**EXERCISE INSTRUCTIONS**
Would you go through the records below and copy each line with the string "rolling"?
*** Opening of EXERCISE INPUT ***
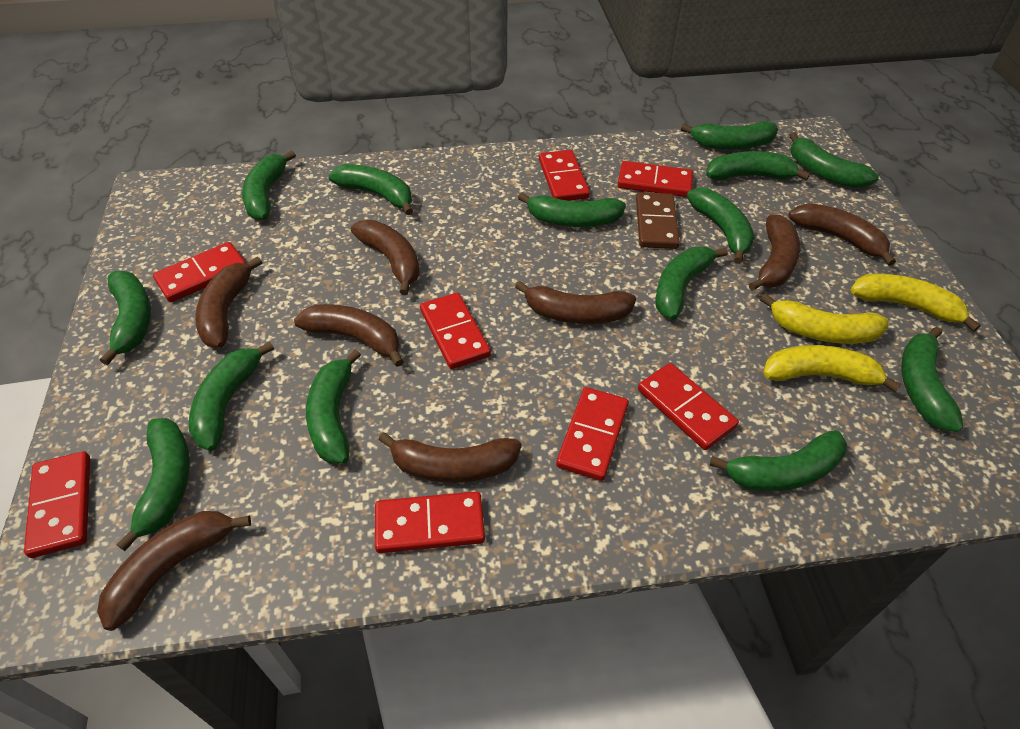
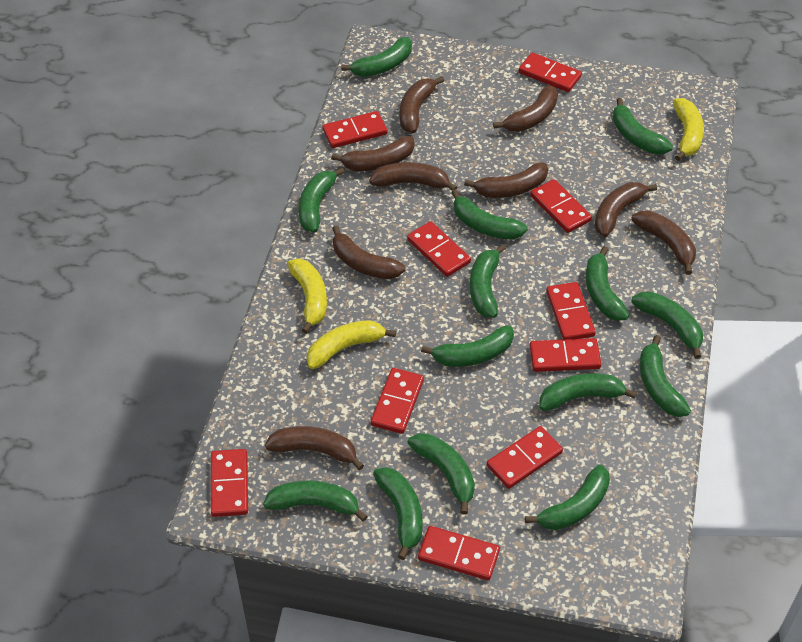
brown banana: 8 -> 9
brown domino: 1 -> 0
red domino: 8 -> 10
*** Close of EXERCISE INPUT ***
*** Opening of EXERCISE INPUT ***
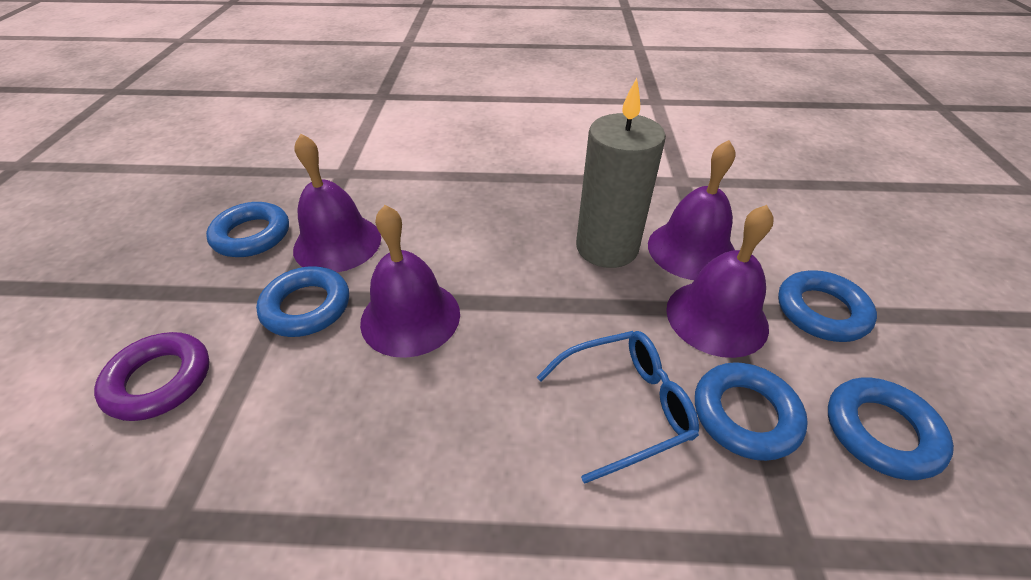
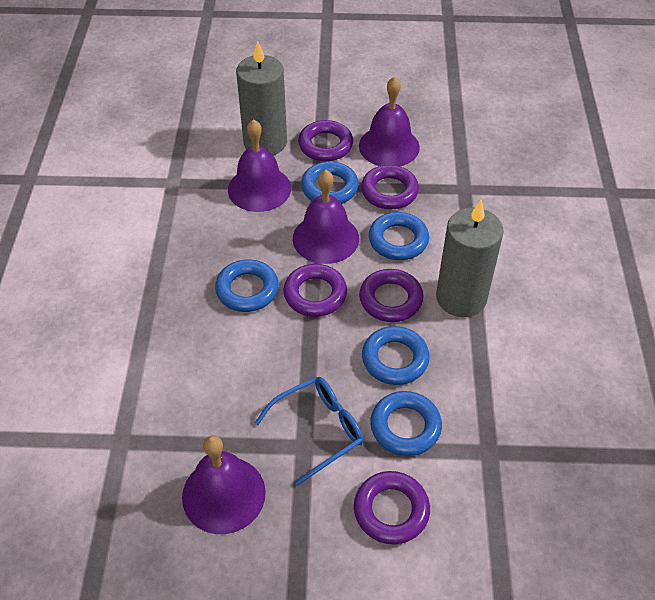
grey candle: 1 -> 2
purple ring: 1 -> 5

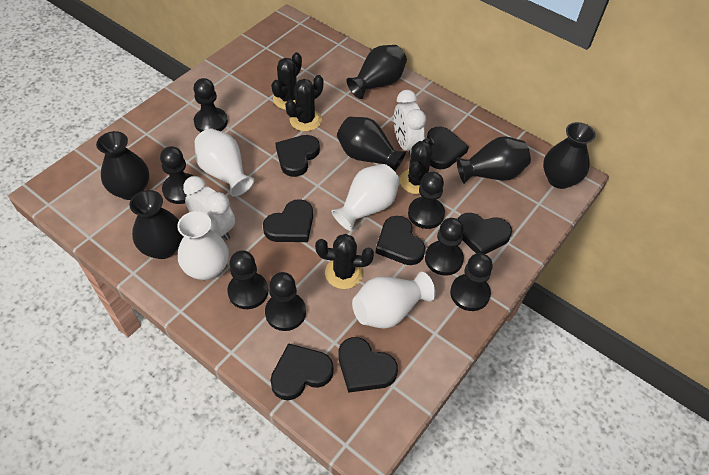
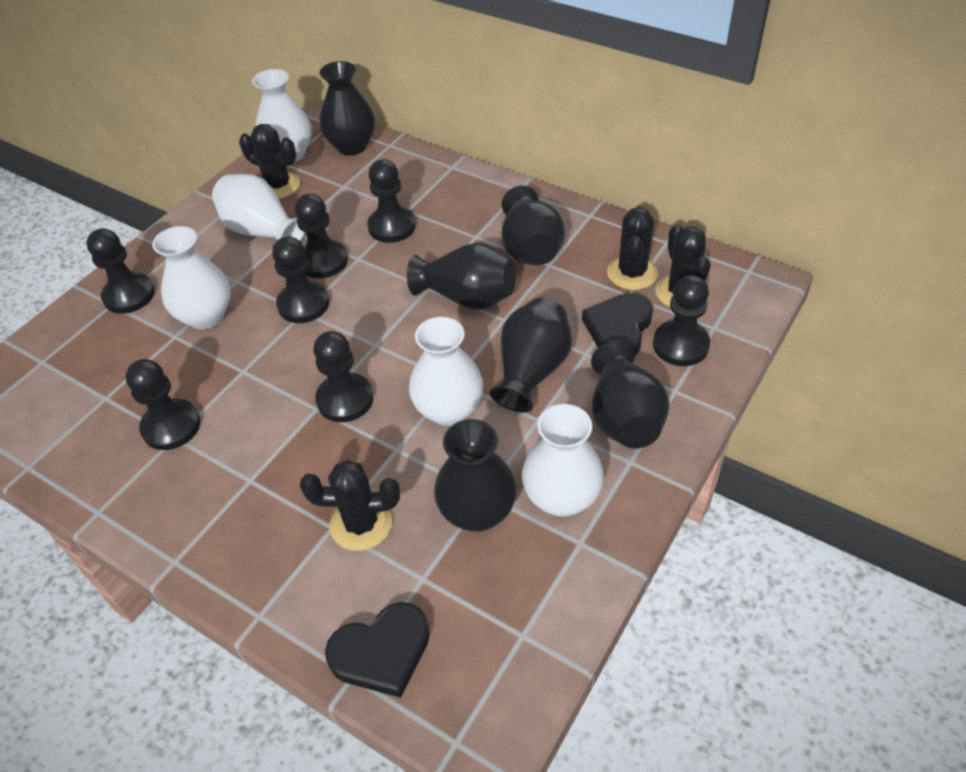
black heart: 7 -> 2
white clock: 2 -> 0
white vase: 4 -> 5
*** Close of EXERCISE INPUT ***
*** Opening of EXERCISE INPUT ***
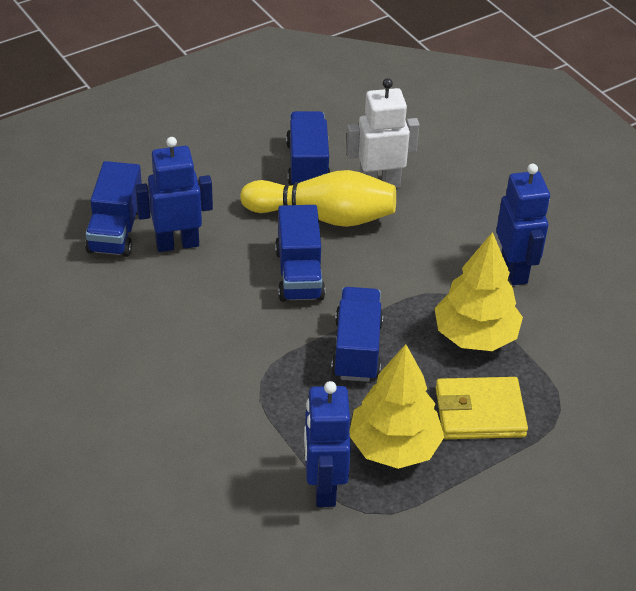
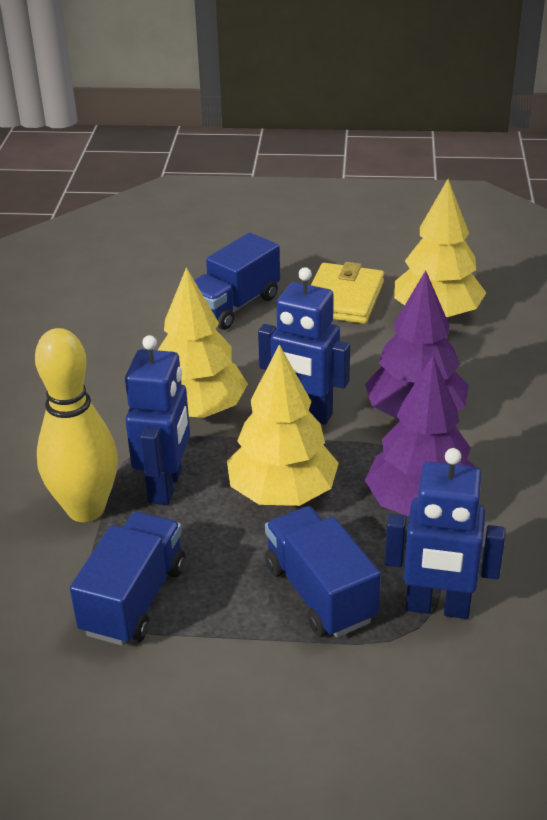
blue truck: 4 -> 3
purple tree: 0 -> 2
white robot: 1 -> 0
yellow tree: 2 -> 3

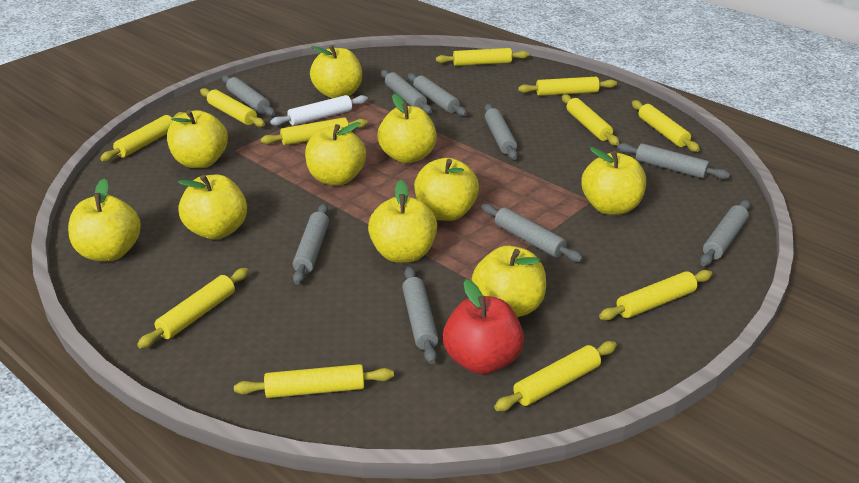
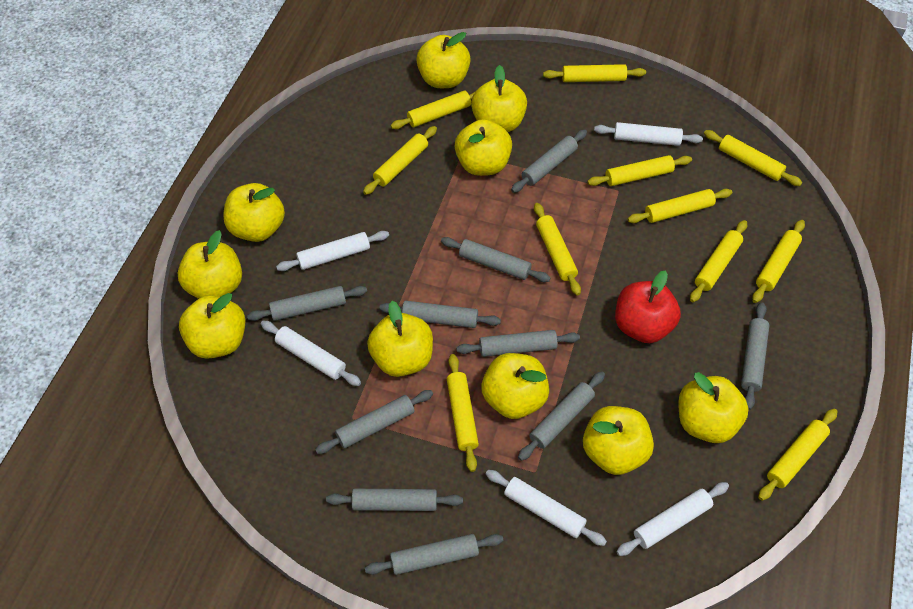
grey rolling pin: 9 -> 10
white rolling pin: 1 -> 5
*** Close of EXERCISE INPUT ***
**FINAL ANSWER**
grey rolling pin: 9 -> 10
white rolling pin: 1 -> 5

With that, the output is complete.